Print the data below again in full, exactly as it stands, with no images.

:::::

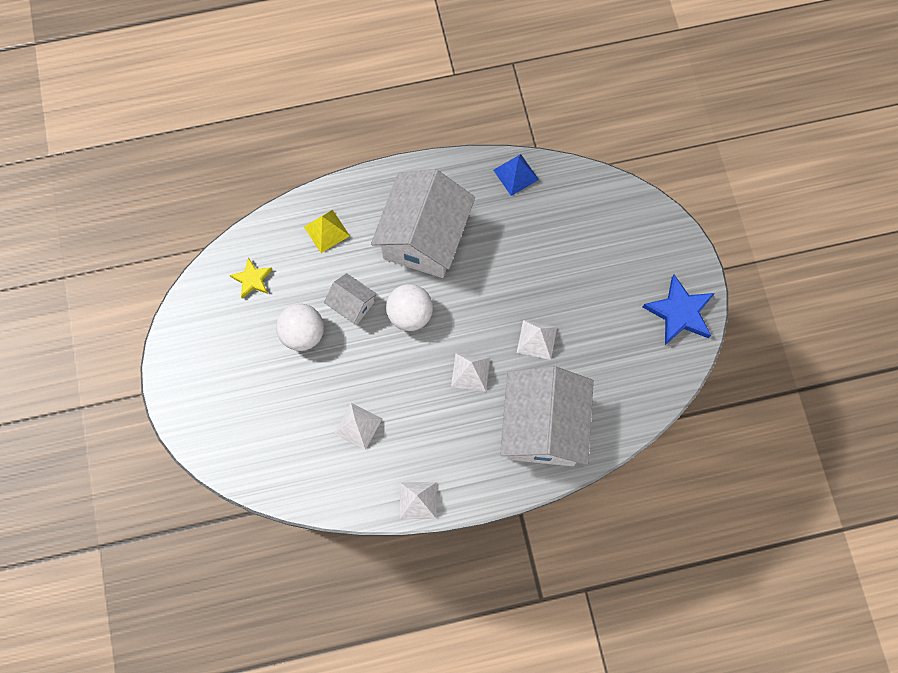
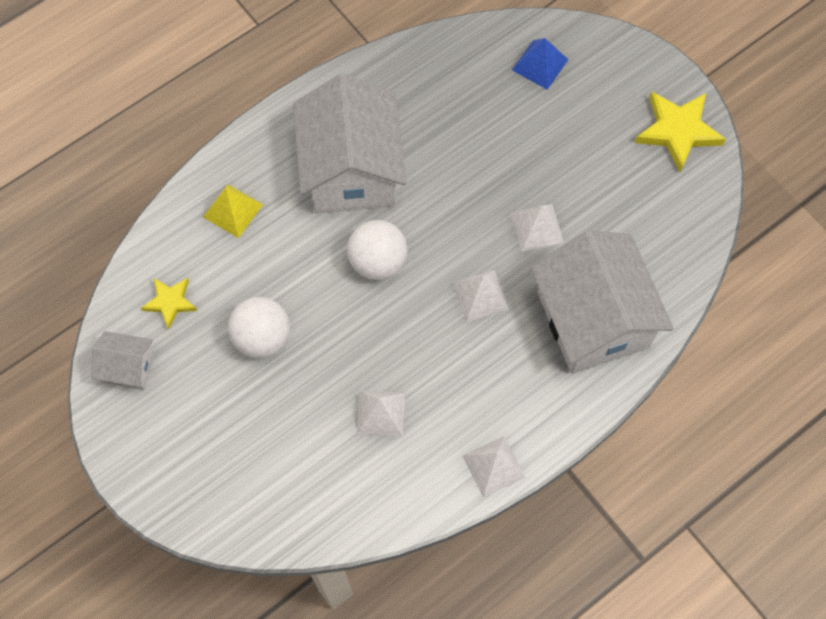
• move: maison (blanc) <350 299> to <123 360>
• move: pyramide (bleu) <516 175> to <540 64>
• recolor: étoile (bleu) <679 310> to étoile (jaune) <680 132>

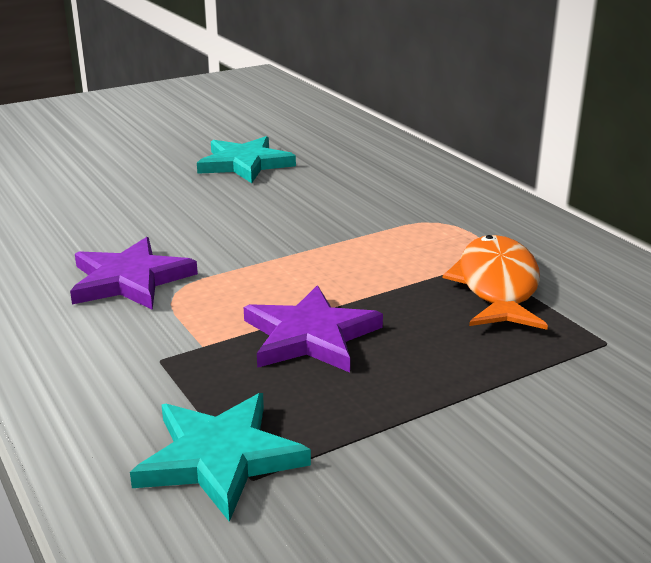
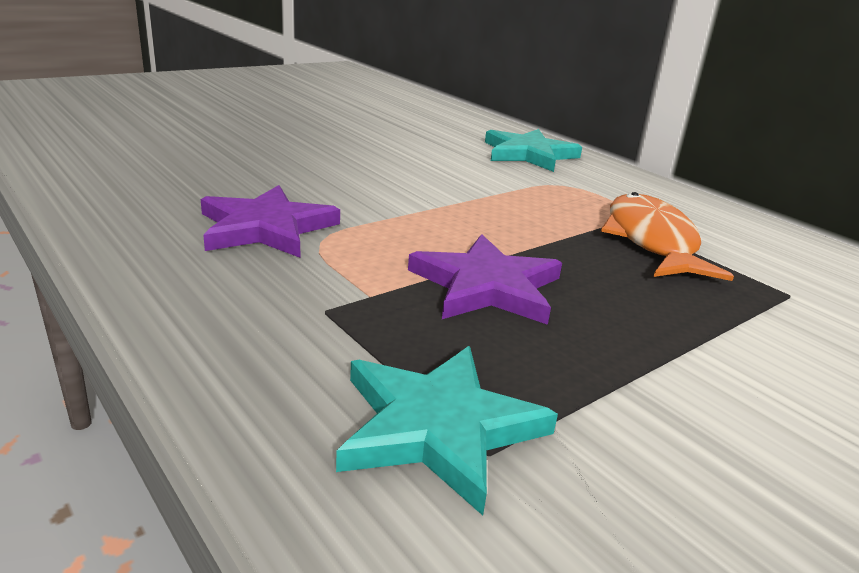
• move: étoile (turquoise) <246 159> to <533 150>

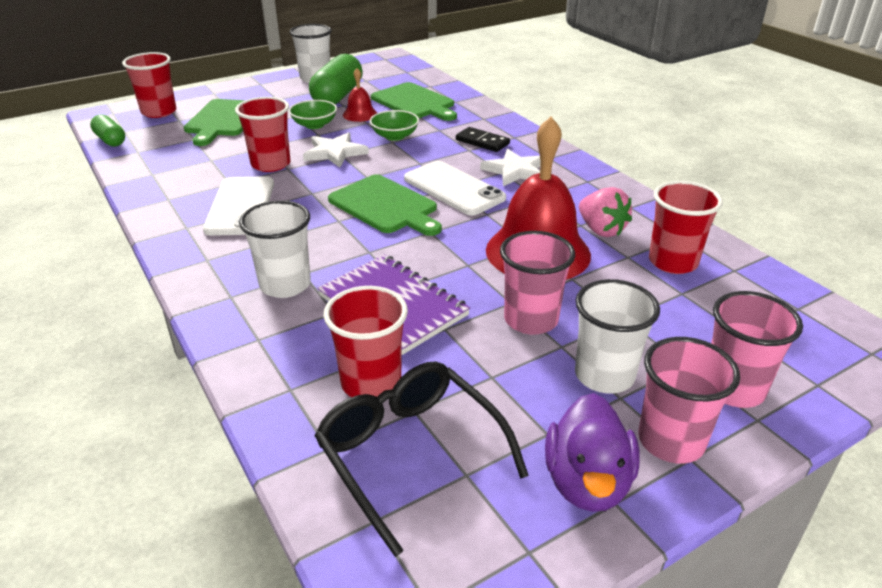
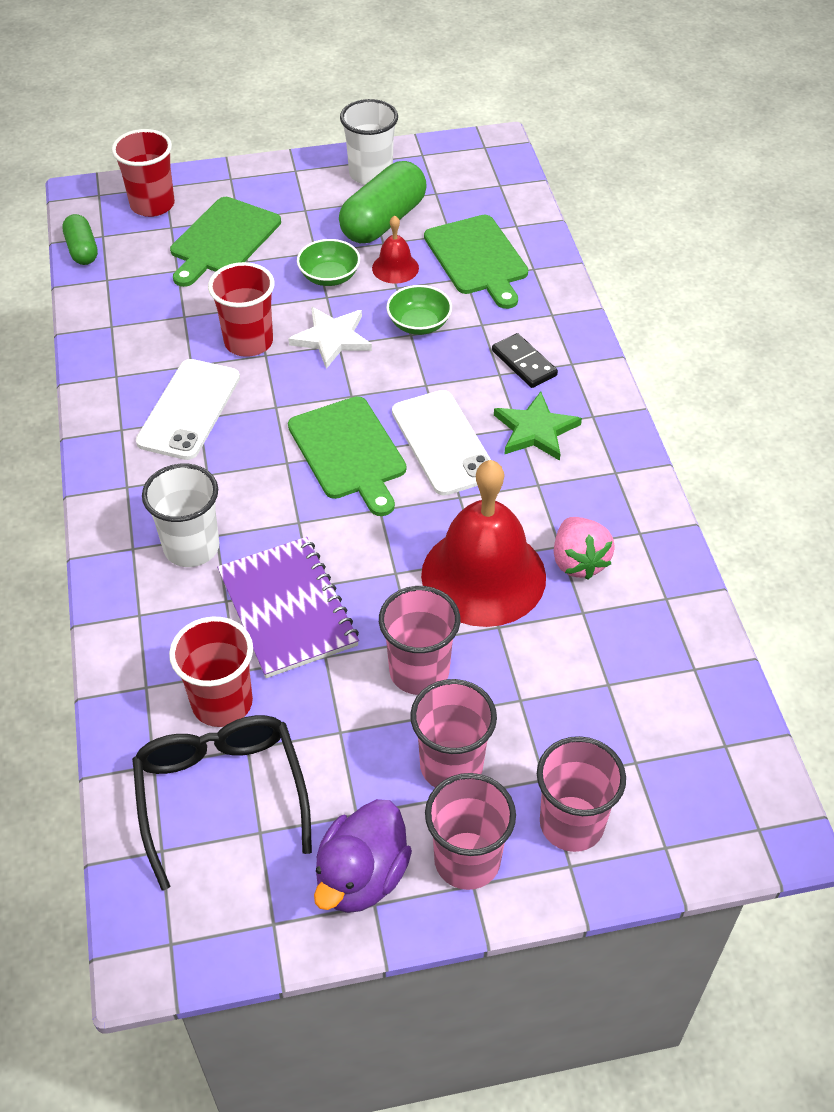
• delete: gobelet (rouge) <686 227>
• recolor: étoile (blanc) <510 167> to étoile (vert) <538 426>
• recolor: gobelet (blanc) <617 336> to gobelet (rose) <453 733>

:::::

Answer box:
• move: maison (blanc) <350 299> to <123 360>
• move: pyramide (bleu) <516 175> to <540 64>
• recolor: étoile (bleu) <679 310> to étoile (jaune) <680 132>

• move: étoile (turquoise) <246 159> to <533 150>

• delete: gobelet (rouge) <686 227>
• recolor: étoile (blanc) <510 167> to étoile (vert) <538 426>
• recolor: gobelet (blanc) <617 336> to gobelet (rose) <453 733>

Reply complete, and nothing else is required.